For every line in the data below that contains "camera", copy the line.
::: Record excerpts :::
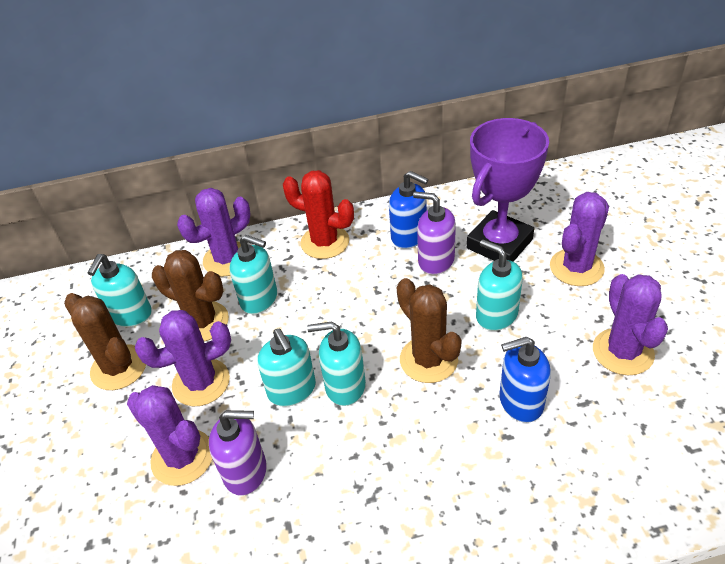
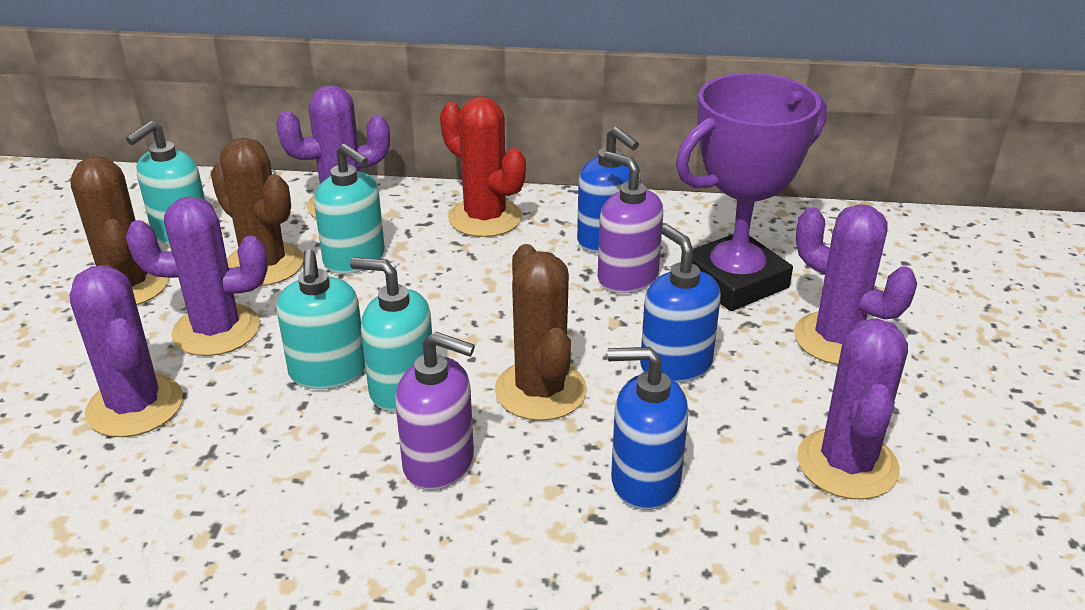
camera: 15 degrees right, 10 degrees down
(246, 471) = (203, 447): purple soap dispenser -> purple soap dispenser (439, 463)
(496, 315) = (675, 364): turquoise soap dispenser -> blue soap dispenser
(576, 267) = (837, 339): purple cactus -> purple cactus turned 75 degrees clockwise

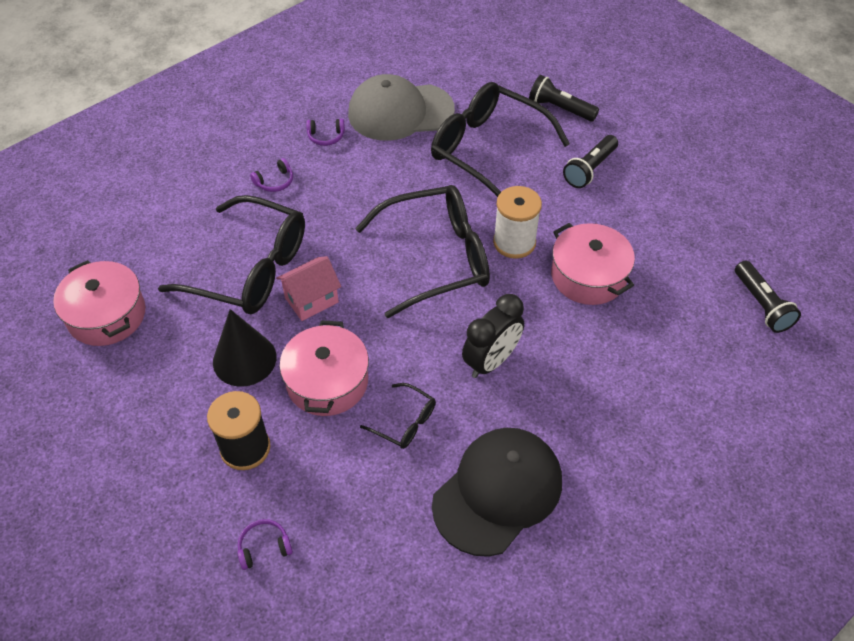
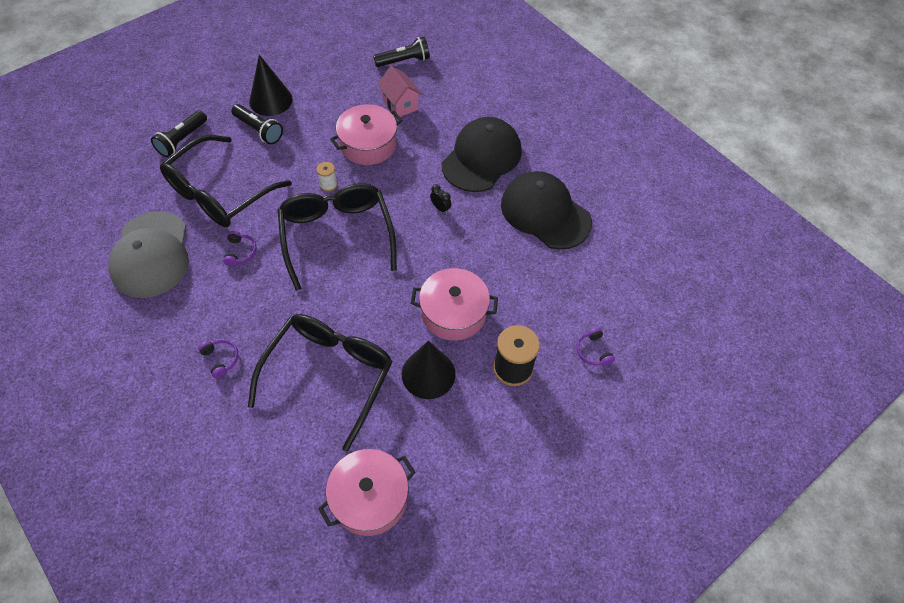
camera: 90 degrees left, 5 degrees up
(311, 300) = (370, 325): pink house -> pink house (400, 104)
(326, 136) = (168, 316): purple headphones -> purple headphones (240, 252)
(404, 422) = (491, 263): black glasses -> none
(491, 361) = (440, 208): black clock -> black clock, size x0.46
(514, 242) = (328, 184): white spool -> white spool, size x0.52
(590, 408) = (482, 158): none -> black cap
(642, 173) = (270, 100): none -> black cone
:::
Solution for this problem:
camera: 15 degrees right, 10 degrees down
camera: 90 degrees left, 5 degrees up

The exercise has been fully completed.